WHAT YOU NEED TO DO
Copy everything from the line containing "coordinates (581, 358)." down to the line containing "Task: Click on the pear", replacing "pear" with "banana" and keeping everything else the same.

DATASET RECORDS
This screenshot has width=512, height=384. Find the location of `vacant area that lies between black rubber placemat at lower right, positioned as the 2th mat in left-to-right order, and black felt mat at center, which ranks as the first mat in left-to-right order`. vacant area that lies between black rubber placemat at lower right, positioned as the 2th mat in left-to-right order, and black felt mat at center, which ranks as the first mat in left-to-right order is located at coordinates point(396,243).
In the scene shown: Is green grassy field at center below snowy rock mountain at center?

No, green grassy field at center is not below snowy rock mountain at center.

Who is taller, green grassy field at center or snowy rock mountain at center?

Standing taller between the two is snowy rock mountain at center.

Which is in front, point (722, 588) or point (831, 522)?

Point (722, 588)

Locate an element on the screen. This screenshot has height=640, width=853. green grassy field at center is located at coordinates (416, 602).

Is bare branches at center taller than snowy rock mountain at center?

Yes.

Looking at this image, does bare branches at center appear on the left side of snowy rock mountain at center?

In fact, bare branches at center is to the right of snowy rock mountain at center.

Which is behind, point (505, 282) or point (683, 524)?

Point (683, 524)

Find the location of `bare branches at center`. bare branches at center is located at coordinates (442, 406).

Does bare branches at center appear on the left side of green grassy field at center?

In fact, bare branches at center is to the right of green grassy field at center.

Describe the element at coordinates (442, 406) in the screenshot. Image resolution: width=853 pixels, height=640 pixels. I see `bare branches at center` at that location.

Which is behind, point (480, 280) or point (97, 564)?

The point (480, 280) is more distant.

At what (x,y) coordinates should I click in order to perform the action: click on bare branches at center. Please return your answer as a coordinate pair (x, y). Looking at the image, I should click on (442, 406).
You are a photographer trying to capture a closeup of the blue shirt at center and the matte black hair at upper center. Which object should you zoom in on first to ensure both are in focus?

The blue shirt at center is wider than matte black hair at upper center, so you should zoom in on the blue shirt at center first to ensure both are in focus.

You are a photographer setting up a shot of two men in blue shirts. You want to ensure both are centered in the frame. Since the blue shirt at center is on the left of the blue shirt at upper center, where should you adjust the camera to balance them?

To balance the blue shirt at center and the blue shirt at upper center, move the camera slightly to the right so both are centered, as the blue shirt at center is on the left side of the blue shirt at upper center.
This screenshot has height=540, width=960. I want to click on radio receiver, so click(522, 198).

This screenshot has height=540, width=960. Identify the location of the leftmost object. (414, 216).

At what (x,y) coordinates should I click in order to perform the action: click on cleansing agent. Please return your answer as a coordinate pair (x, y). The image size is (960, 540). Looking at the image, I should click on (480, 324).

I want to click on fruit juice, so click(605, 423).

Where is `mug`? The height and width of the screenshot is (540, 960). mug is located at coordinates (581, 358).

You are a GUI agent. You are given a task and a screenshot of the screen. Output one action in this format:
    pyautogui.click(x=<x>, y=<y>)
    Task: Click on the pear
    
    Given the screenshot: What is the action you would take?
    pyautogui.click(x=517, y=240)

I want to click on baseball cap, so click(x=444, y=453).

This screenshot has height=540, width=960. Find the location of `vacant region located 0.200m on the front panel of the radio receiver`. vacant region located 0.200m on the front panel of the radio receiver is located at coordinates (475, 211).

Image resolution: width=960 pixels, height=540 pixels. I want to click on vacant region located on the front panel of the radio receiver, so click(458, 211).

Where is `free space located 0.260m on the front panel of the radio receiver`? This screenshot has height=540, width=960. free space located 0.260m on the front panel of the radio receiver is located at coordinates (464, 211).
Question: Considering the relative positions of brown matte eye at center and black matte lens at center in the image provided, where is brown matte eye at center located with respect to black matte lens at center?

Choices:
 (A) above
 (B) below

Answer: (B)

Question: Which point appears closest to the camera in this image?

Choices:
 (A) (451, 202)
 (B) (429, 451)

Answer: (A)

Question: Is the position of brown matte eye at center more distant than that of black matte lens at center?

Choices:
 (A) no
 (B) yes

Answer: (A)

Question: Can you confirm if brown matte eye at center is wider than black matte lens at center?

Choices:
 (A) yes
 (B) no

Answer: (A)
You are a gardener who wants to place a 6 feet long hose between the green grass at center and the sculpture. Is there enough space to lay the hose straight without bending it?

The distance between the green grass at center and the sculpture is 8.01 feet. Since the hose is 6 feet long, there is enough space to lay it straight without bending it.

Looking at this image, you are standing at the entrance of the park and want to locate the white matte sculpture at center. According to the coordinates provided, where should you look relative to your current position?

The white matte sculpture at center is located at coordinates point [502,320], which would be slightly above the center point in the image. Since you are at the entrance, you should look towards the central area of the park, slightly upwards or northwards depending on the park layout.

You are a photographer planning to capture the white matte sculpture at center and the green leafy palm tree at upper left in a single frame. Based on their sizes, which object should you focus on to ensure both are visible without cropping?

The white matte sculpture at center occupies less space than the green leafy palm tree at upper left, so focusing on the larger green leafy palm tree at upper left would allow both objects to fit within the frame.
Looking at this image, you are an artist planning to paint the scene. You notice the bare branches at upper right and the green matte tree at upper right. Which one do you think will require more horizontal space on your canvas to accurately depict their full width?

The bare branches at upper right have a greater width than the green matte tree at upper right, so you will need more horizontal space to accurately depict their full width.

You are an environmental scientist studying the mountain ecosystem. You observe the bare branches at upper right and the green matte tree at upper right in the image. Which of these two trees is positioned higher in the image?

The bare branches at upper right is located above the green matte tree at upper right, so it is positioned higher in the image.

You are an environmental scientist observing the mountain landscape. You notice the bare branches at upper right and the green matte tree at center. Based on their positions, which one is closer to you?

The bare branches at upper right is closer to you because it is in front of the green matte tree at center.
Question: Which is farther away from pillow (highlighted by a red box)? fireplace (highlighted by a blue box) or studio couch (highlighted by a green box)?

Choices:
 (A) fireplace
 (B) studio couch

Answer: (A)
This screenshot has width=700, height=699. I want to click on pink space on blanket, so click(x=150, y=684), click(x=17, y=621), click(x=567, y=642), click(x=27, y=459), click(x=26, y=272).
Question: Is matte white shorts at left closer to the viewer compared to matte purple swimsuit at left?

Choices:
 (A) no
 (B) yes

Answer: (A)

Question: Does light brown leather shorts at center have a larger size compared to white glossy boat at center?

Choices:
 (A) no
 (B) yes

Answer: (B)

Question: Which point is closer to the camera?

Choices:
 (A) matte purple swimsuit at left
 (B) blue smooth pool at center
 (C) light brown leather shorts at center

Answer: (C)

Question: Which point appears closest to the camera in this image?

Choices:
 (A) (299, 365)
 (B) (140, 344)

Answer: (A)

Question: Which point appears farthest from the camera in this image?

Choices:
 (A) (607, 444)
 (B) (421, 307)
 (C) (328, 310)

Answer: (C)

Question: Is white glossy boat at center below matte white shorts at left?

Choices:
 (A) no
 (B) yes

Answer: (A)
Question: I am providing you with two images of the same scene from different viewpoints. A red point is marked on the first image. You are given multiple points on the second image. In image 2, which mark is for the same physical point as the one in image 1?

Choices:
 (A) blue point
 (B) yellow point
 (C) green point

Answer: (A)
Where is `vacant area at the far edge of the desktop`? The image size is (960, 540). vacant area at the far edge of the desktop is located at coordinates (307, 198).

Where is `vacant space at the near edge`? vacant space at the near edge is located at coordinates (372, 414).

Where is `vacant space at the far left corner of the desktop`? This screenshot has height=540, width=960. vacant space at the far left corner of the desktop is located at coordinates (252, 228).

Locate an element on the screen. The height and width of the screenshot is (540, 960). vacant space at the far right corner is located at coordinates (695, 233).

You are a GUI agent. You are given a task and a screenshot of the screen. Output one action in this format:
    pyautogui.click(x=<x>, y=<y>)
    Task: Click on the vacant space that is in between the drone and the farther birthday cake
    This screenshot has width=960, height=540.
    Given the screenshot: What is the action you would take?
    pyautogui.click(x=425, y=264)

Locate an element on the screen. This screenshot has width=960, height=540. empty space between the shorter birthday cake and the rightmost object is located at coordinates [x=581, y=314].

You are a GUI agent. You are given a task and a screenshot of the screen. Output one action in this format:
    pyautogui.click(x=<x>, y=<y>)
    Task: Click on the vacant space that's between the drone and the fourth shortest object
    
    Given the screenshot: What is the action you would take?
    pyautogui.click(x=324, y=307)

IN RESPONSE
Where is `mug`? The height and width of the screenshot is (540, 960). mug is located at coordinates (581, 358).

You are a GUI agent. You are given a task and a screenshot of the screen. Output one action in this format:
    pyautogui.click(x=<x>, y=<y>)
    Task: Click on the banana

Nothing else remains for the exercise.